SOURCE DATA
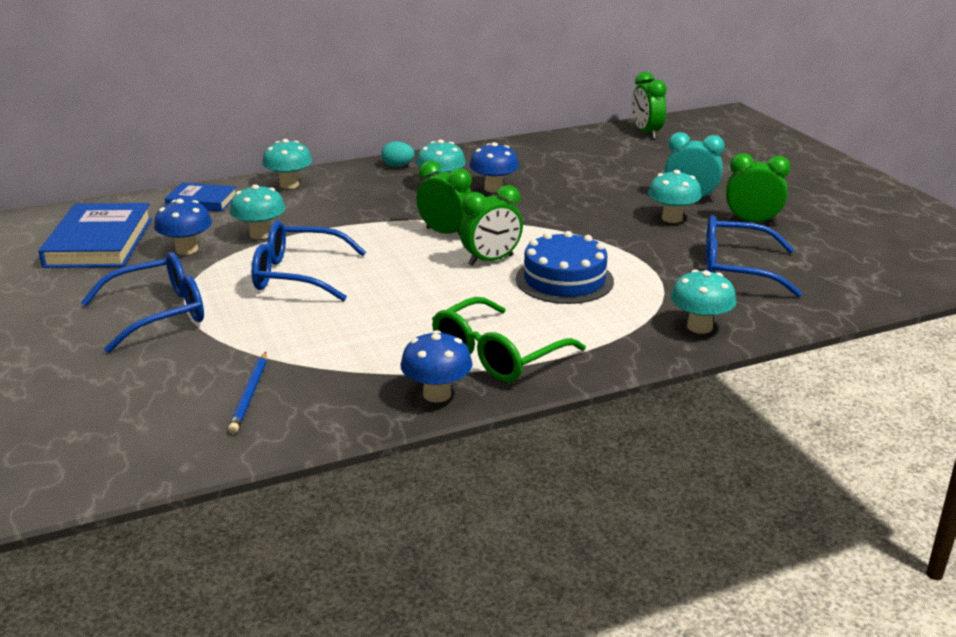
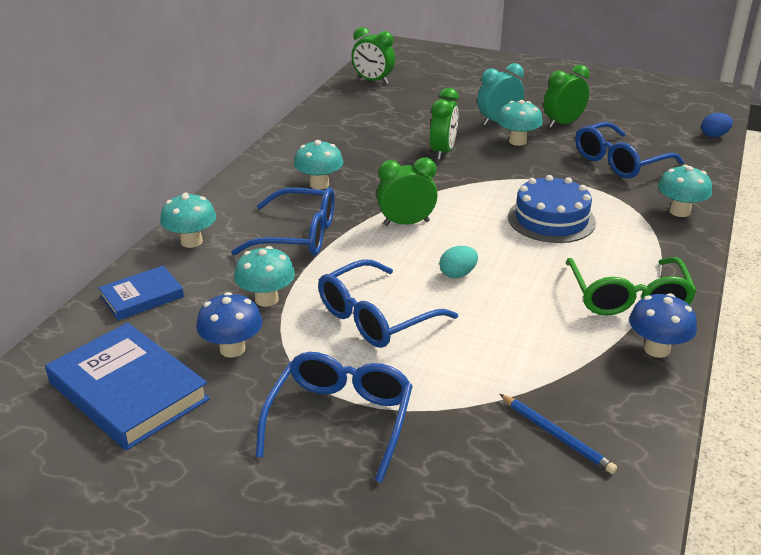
camera: 45 degrees left, 5 degrees up
(357, 209) = (297, 235): none -> blue glasses
(398, 166) = (249, 182): turquoise egg -> turquoise egg (457, 274)
(491, 260) = (479, 229): green clock -> green clock (443, 152)
(494, 188) = (362, 170): blue mushroom -> none
(903, 291) = (714, 135): none -> blue egg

ACTION ITEM
Every line of the entries above that holds "blue" should be copied out.

RESPONSE AREA
(357, 209) = (297, 235): none -> blue glasses
(494, 188) = (362, 170): blue mushroom -> none
(903, 291) = (714, 135): none -> blue egg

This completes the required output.